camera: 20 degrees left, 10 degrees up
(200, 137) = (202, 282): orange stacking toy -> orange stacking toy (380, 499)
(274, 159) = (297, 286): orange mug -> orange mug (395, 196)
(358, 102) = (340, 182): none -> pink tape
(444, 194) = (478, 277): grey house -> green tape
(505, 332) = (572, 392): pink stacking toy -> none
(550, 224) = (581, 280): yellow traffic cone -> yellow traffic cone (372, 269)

==

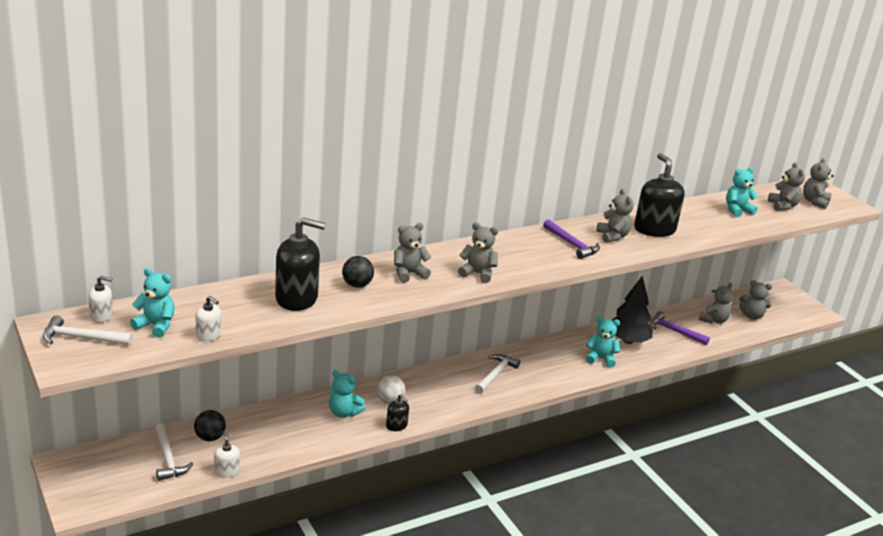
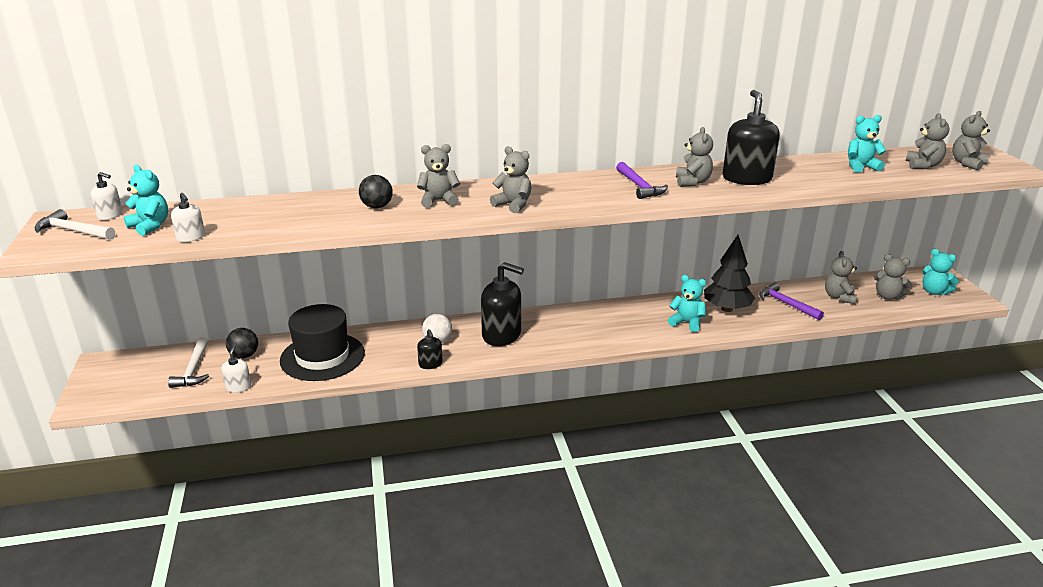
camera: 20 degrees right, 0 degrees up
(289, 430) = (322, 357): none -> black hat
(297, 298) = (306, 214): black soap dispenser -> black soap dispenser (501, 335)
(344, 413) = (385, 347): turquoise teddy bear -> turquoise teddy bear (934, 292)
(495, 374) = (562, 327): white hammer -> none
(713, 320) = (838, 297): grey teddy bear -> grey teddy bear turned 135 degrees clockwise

● **TASK TO COMPLETE**: Could you set down, word for word, only the lines above from the line with "(289, 430) = (322, 357): none -> black hat" to the line with "(495, 374) = (562, 327): white hammer -> none", including both?

● **EXERCISE ANSWER**:
(289, 430) = (322, 357): none -> black hat
(297, 298) = (306, 214): black soap dispenser -> black soap dispenser (501, 335)
(344, 413) = (385, 347): turquoise teddy bear -> turquoise teddy bear (934, 292)
(495, 374) = (562, 327): white hammer -> none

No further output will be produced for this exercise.